+++ Input for this task +++

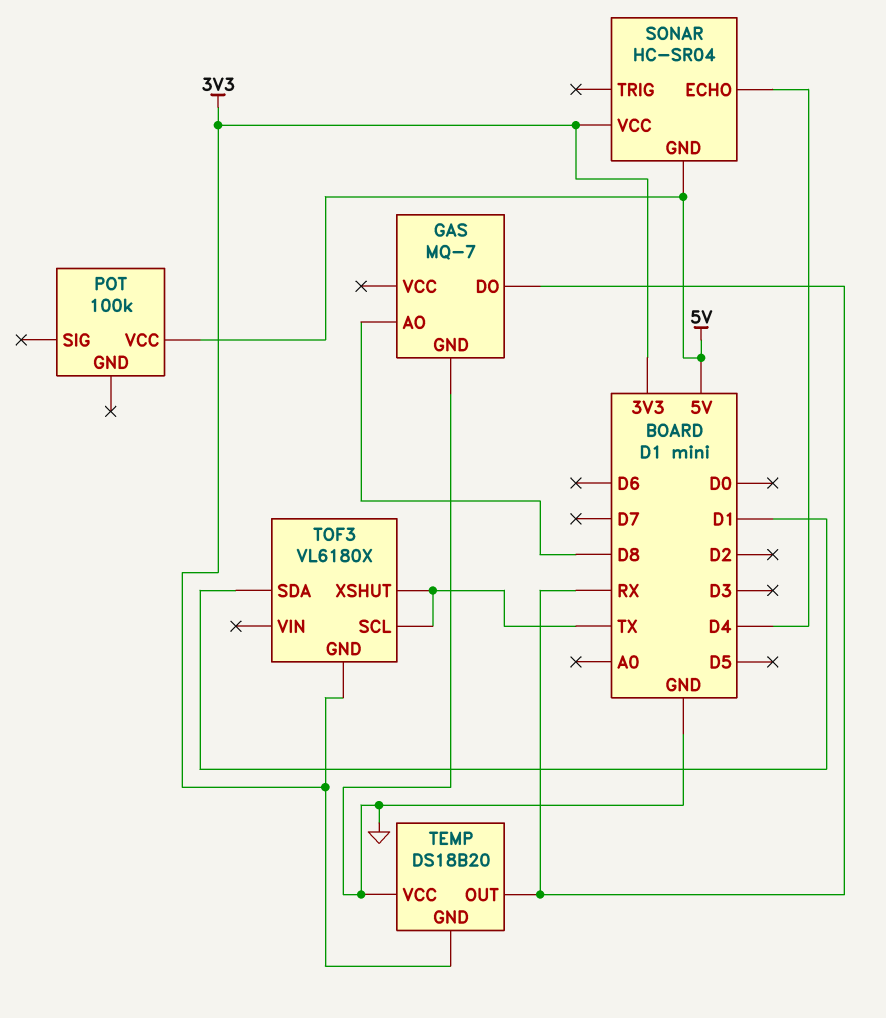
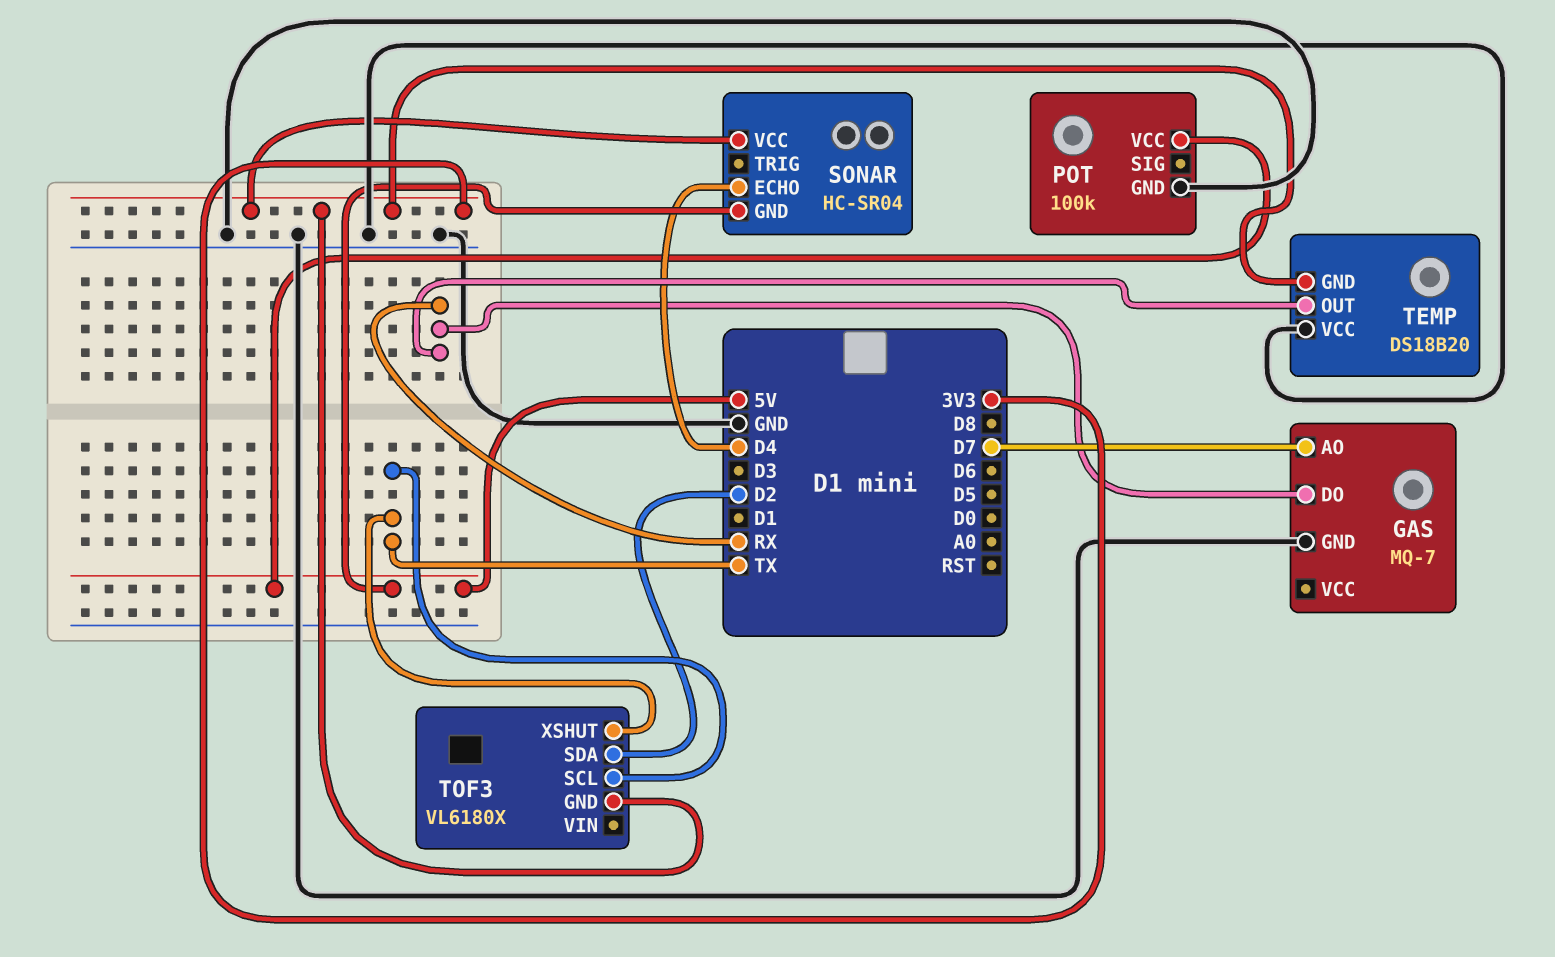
GAS pin AO: D8 -> D7
POT pin GND: none -> GND
TOF3 pin SDA: D1 -> D2

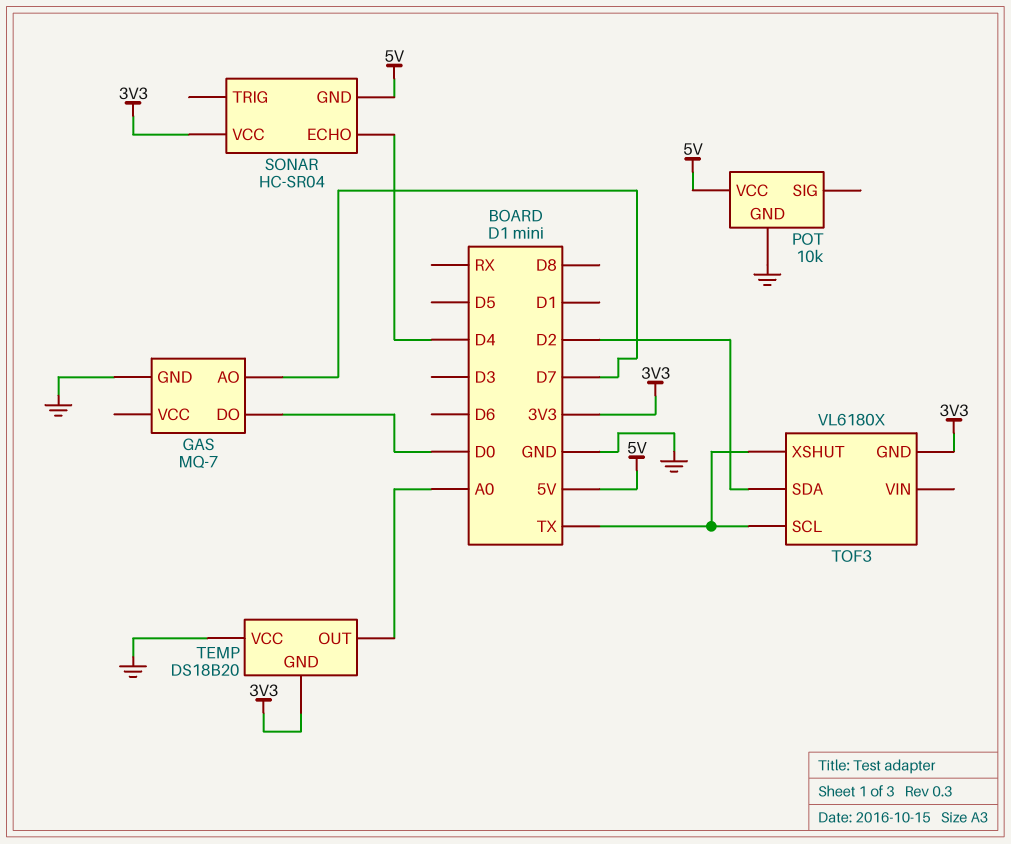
GAS pin DO: RX -> D0
POT: 100k -> 10k
TEMP pin OUT: RX -> A0

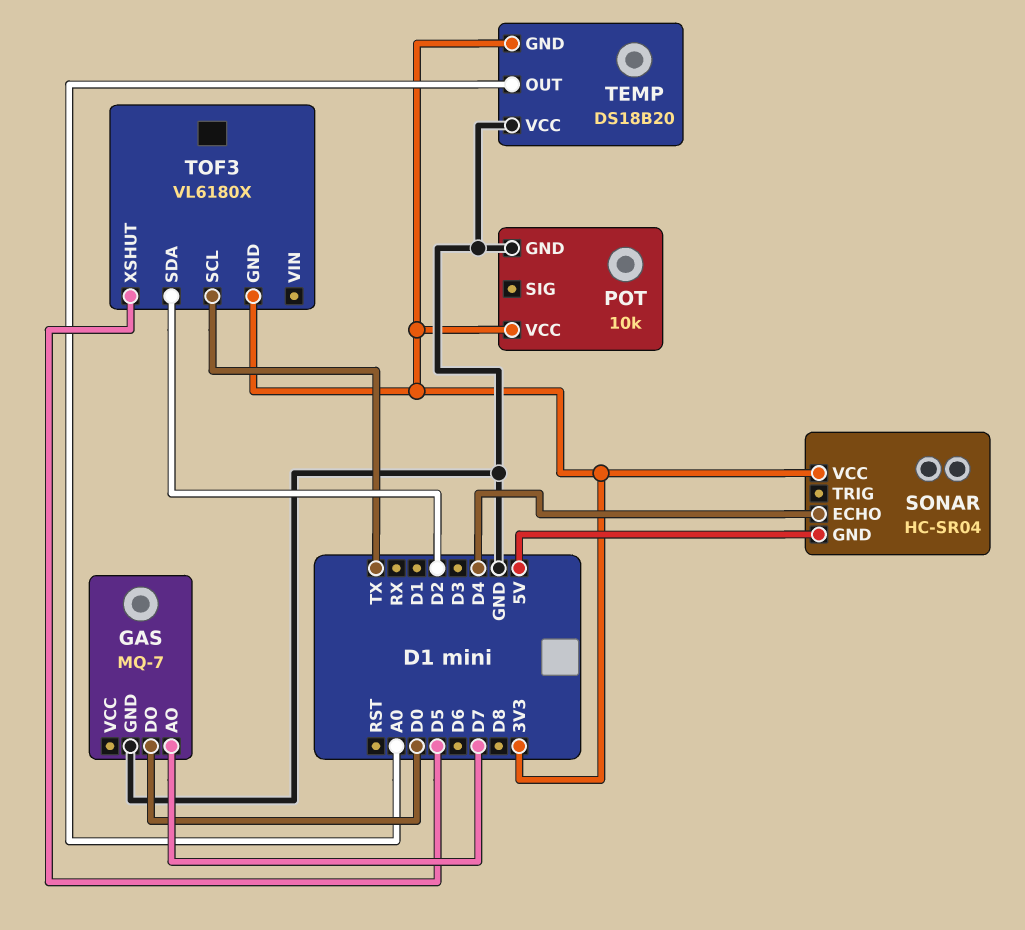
POT pin VCC: 5V -> 3V3
TOF3 pin XSHUT: TX -> D5

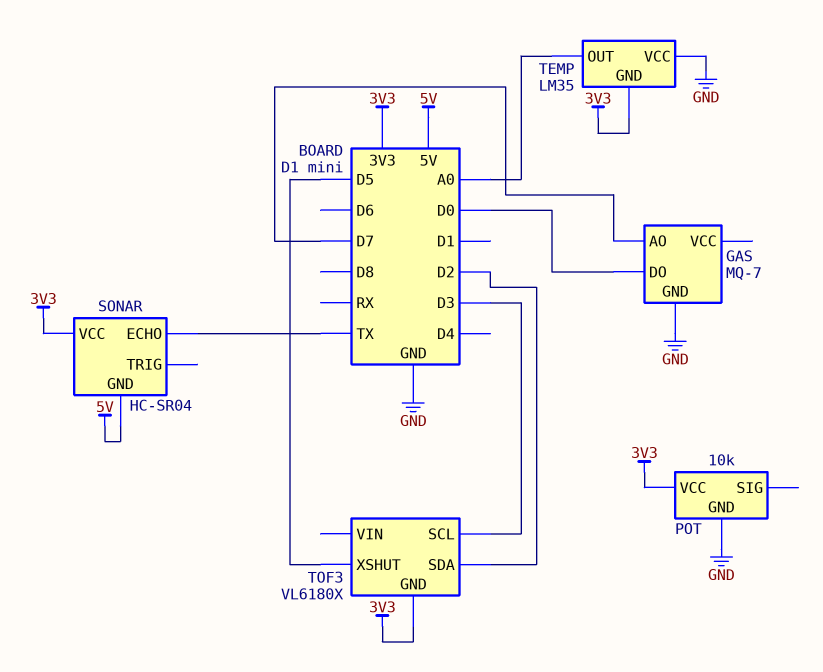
SONAR pin ECHO: D4 -> TX
TEMP: DS18B20 -> LM35
TOF3 pin SCL: TX -> D3

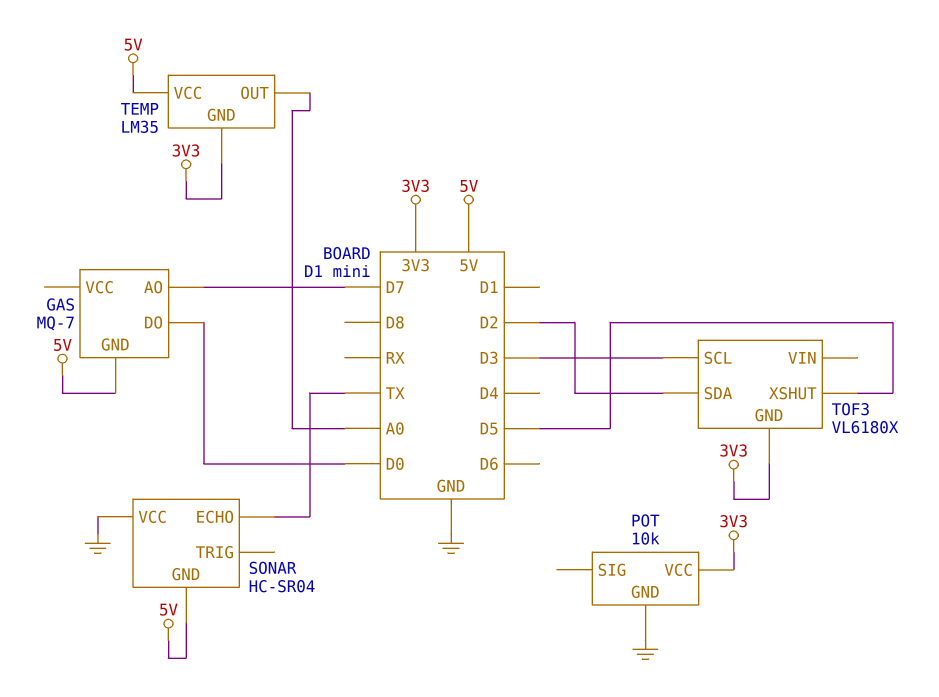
GAS pin GND: GND -> 5V
SONAR pin VCC: 3V3 -> GND
TEMP pin VCC: GND -> 5V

+++

Exercise aim →
For the data above, give the number of lines in which the word "SONAR" appears, and nothing more.

Solution for this problem →
2